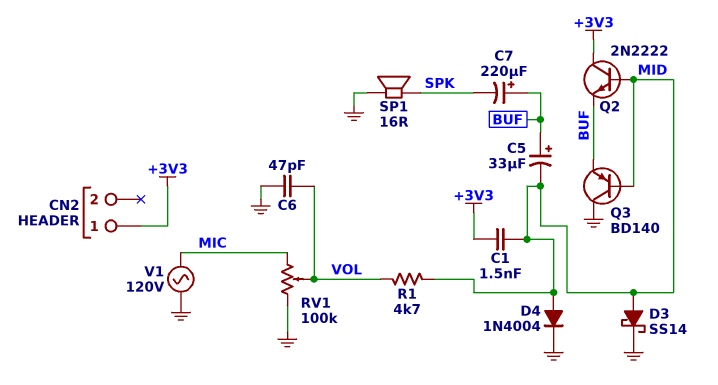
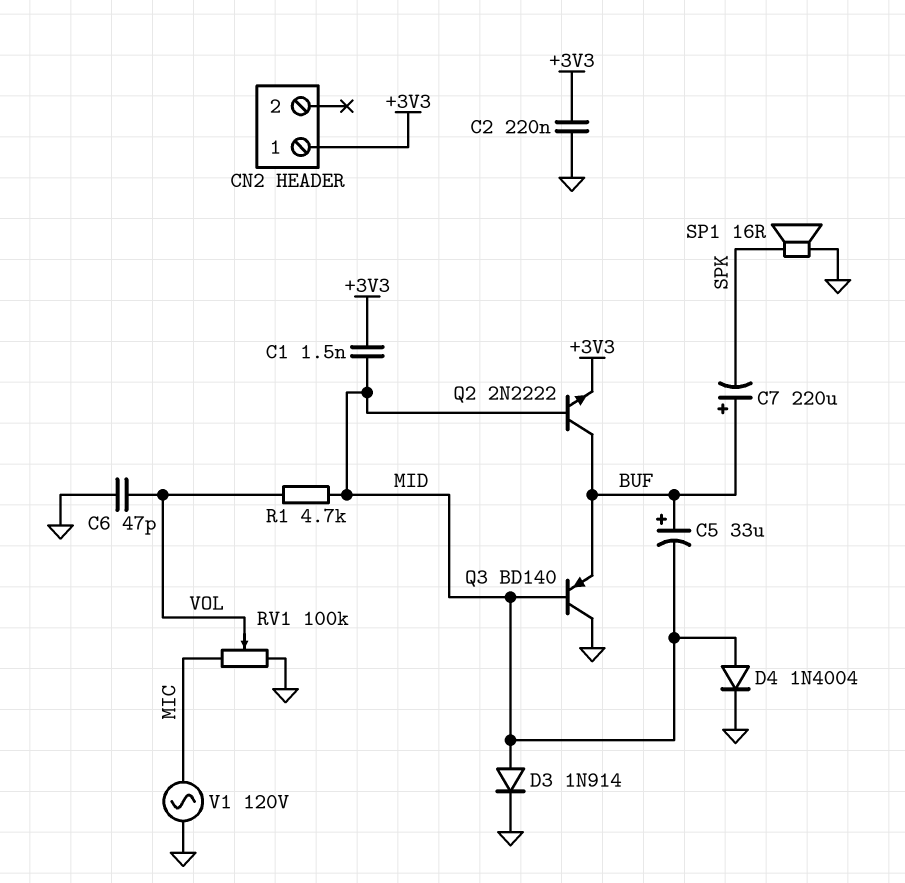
C2: none -> 220nF (+3V3, GND)
D3: schottky SS14 (A MID, K GND) -> diode 1N914 (A MID, K GND)
Q2: NPN 2N2222 (B MID, C +3V3, E BUF) -> NPN 2N2222 (B MID, C BUF, E +3V3)

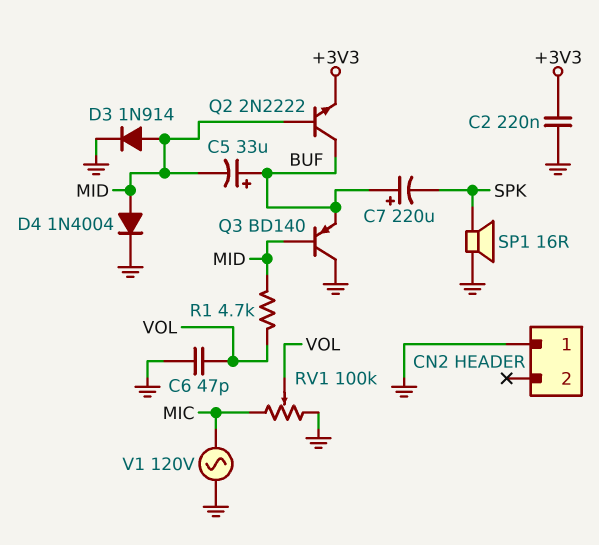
C1: 1.5nF (+3V3, MID) -> none
CN2 pin 1: +3V3 -> GND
______________________________
All entries above should be printed exactly, though without their pictures.

** Expected answer **
C2: none -> 220nF (+3V3, GND)
D3: schottky SS14 (A MID, K GND) -> diode 1N914 (A MID, K GND)
Q2: NPN 2N2222 (B MID, C +3V3, E BUF) -> NPN 2N2222 (B MID, C BUF, E +3V3)

C1: 1.5nF (+3V3, MID) -> none
CN2 pin 1: +3V3 -> GND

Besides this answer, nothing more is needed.